* _Activity_: For the word "orange", count the lines of the records that hold it, and give only that number.

::::::

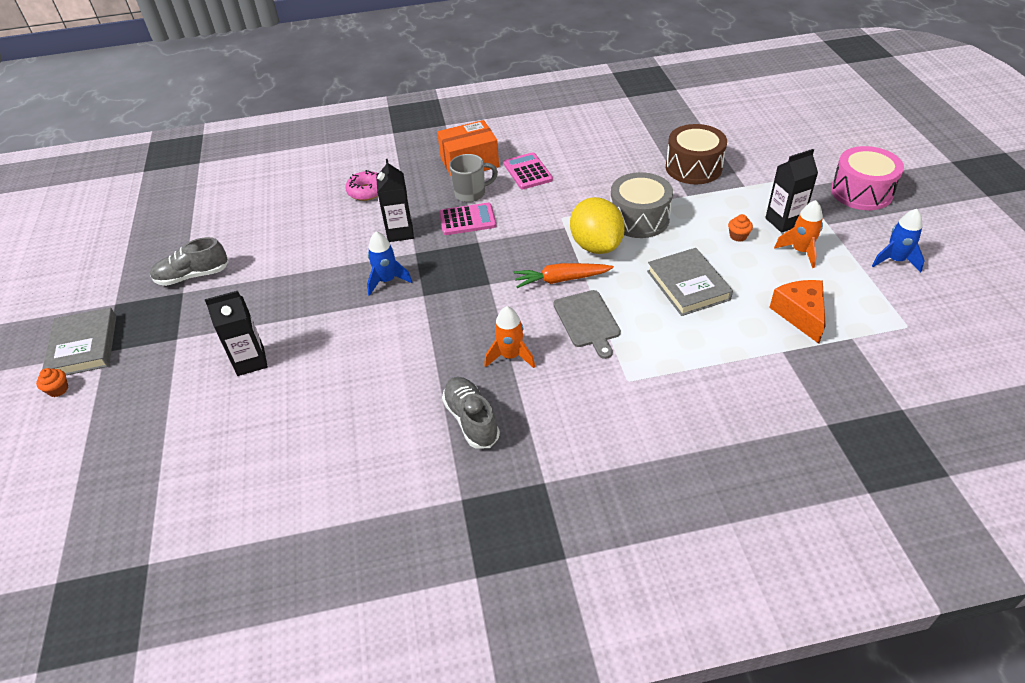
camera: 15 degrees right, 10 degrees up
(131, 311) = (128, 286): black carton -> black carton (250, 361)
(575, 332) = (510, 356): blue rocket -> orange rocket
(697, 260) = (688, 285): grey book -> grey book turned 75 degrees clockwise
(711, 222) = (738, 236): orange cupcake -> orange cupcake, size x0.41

::::::

* _Answer to the problem_: 2